-- Your instructions --
Exact copy, pictures excluded: reproduce every record below.

━━━ Recorded data ━━━

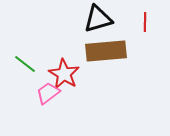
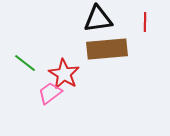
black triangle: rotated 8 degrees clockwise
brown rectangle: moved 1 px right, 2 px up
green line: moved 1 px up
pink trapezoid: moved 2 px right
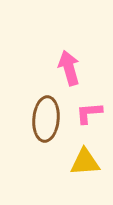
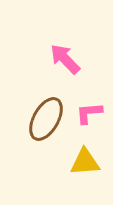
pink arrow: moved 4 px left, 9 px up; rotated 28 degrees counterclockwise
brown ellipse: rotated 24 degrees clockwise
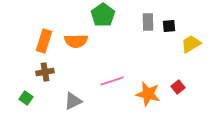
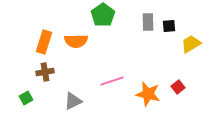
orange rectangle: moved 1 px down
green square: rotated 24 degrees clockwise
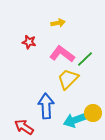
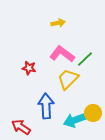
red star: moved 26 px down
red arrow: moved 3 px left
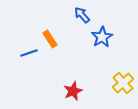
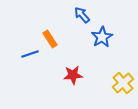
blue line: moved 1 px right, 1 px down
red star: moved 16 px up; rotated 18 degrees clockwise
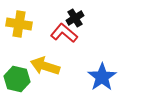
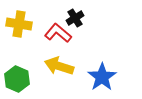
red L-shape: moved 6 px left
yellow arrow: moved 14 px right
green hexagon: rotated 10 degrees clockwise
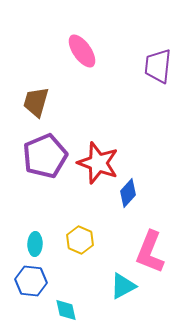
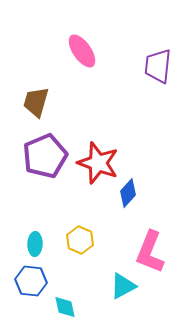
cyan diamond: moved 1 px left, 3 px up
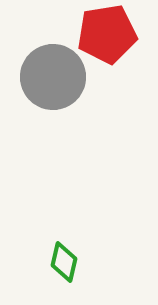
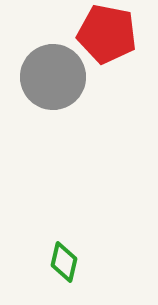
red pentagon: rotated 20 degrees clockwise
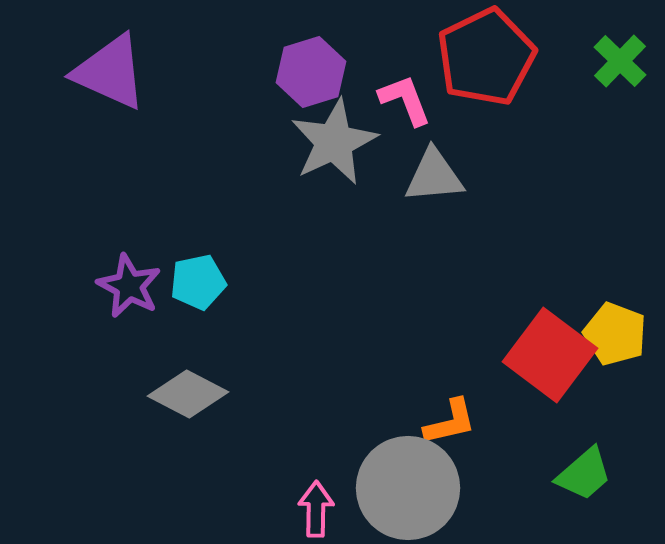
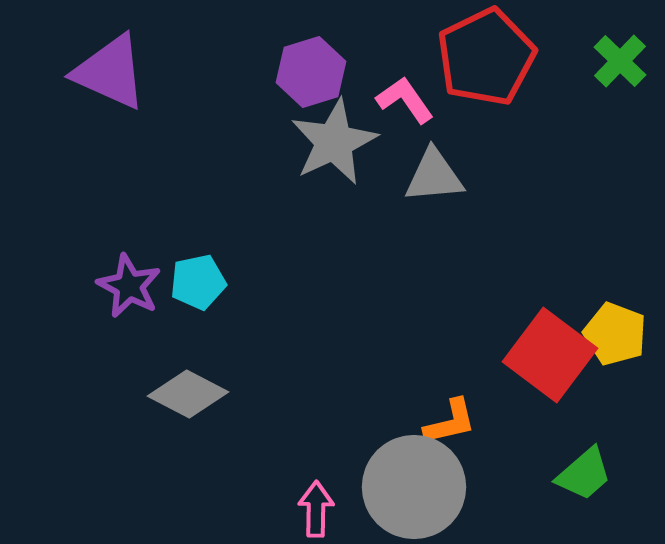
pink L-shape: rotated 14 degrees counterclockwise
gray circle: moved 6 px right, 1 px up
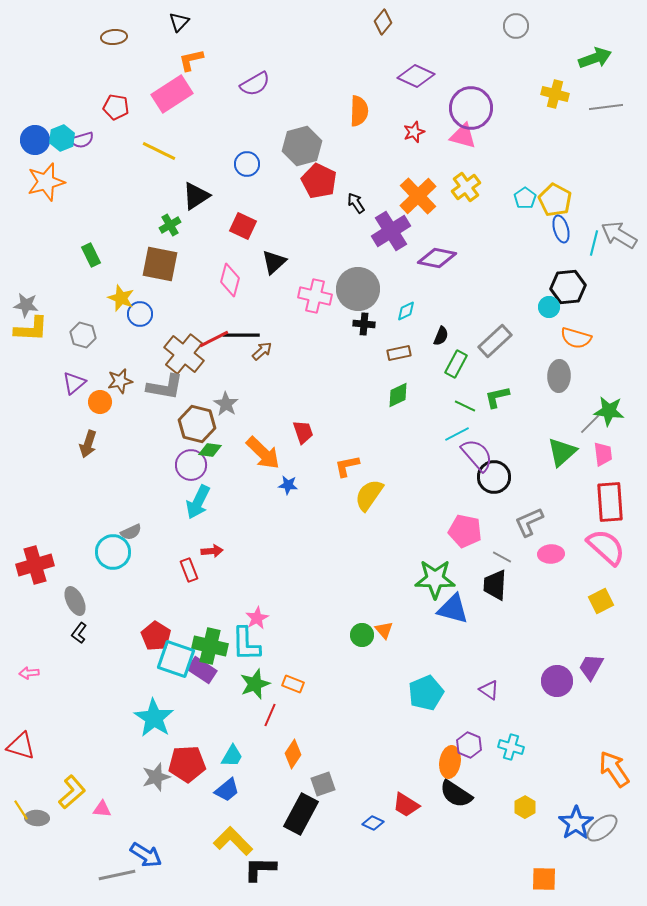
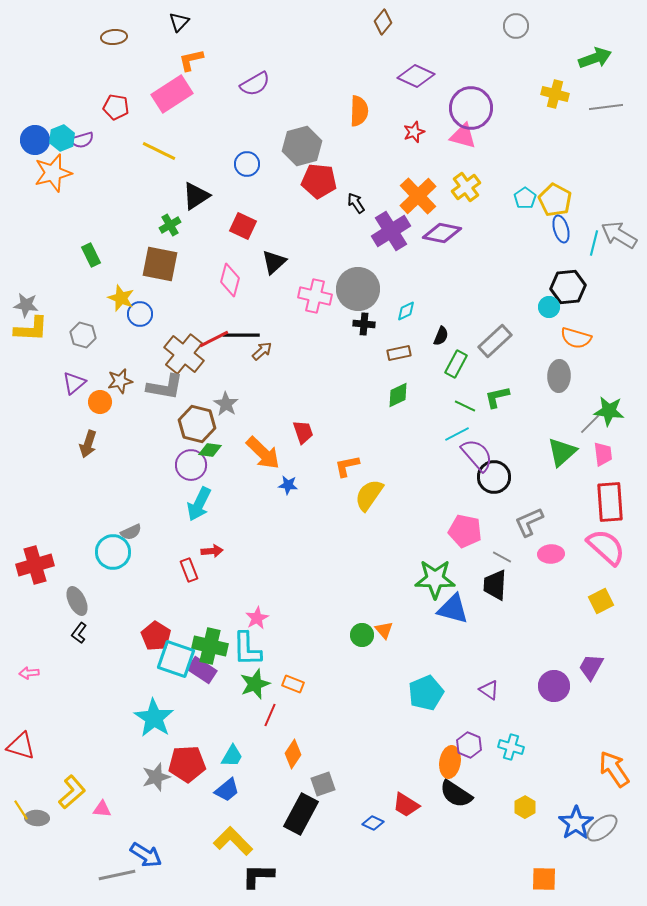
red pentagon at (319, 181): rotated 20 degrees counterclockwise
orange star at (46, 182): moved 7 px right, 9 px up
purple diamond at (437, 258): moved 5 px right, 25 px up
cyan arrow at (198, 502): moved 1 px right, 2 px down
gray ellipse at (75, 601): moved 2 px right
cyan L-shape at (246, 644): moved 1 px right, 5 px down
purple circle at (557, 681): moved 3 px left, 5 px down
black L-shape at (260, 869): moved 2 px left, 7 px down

━━━

-- Exercise output --
black triangle: rotated 8 degrees clockwise
brown rectangle: moved 1 px right, 2 px up
green line: moved 1 px up
pink trapezoid: moved 2 px right
pink arrow: moved 4 px left, 9 px up; rotated 28 degrees counterclockwise
brown ellipse: rotated 24 degrees clockwise
orange rectangle: moved 1 px down
green square: rotated 24 degrees clockwise
red star: moved 26 px down
red arrow: moved 3 px left
blue line: moved 1 px right, 1 px down
red star: moved 16 px up; rotated 18 degrees clockwise
red L-shape: moved 6 px left
yellow arrow: moved 14 px right
green hexagon: rotated 10 degrees clockwise
cyan diamond: moved 1 px left, 3 px up
red pentagon: rotated 20 degrees clockwise
pink L-shape: rotated 14 degrees counterclockwise
gray circle: moved 6 px right, 1 px up
red pentagon at (319, 181): rotated 20 degrees counterclockwise
orange star at (46, 182): moved 7 px right, 9 px up
purple diamond at (437, 258): moved 5 px right, 25 px up
cyan arrow at (198, 502): moved 1 px right, 2 px down
gray ellipse at (75, 601): moved 2 px right
cyan L-shape at (246, 644): moved 1 px right, 5 px down
purple circle at (557, 681): moved 3 px left, 5 px down
black L-shape at (260, 869): moved 2 px left, 7 px down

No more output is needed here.